Exercise material>
-- -- --

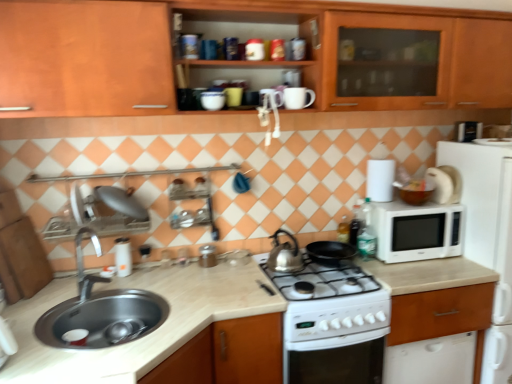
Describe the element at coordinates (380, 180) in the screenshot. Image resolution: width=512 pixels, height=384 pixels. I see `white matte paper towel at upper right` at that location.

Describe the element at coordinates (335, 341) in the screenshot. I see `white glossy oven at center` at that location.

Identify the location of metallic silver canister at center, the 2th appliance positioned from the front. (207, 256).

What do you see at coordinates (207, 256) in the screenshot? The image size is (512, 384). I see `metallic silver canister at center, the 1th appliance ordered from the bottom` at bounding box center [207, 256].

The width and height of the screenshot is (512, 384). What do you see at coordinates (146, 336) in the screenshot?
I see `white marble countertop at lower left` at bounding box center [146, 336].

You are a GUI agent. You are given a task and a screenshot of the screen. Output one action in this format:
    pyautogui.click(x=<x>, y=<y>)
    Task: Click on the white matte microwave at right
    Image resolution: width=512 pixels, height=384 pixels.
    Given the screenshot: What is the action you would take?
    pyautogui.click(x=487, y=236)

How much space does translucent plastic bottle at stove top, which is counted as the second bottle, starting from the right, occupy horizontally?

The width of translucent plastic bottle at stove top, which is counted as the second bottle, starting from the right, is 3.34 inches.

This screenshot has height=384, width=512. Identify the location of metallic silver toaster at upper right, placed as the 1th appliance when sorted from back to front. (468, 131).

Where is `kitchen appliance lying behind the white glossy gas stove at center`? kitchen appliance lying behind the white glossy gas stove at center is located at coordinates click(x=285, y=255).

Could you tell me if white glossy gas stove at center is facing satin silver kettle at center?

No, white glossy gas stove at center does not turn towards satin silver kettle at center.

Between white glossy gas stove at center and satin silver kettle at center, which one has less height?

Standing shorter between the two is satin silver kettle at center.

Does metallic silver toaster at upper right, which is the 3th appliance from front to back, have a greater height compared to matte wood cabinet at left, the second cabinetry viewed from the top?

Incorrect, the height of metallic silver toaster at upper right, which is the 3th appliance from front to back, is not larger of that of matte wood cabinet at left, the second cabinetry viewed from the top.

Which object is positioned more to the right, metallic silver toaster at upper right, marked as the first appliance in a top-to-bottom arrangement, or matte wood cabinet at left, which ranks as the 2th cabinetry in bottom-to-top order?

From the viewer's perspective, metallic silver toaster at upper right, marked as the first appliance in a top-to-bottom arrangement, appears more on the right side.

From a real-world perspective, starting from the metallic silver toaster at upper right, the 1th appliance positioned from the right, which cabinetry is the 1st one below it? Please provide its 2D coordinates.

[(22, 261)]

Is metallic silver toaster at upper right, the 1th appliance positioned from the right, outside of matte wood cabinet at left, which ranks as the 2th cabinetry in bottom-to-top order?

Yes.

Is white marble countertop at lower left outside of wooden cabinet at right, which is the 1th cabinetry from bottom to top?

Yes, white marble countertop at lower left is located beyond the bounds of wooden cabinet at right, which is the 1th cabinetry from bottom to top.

-- -- --

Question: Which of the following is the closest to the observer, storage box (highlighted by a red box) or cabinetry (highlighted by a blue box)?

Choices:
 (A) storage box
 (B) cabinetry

-- -- --

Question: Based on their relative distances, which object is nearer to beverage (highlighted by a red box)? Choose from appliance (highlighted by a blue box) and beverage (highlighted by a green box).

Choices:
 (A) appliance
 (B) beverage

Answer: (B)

-- -- --

Action item>
Please copy out, word for word, the lines of the items from the line with "What do you see at coordinates (207, 256)" to the line with "center [146, 336].", including both of those lines and nothing else.

Reply>
What do you see at coordinates (207, 256) in the screenshot? The image size is (512, 384). I see `metallic silver canister at center, the 1th appliance ordered from the bottom` at bounding box center [207, 256].

The width and height of the screenshot is (512, 384). What do you see at coordinates (146, 336) in the screenshot?
I see `white marble countertop at lower left` at bounding box center [146, 336].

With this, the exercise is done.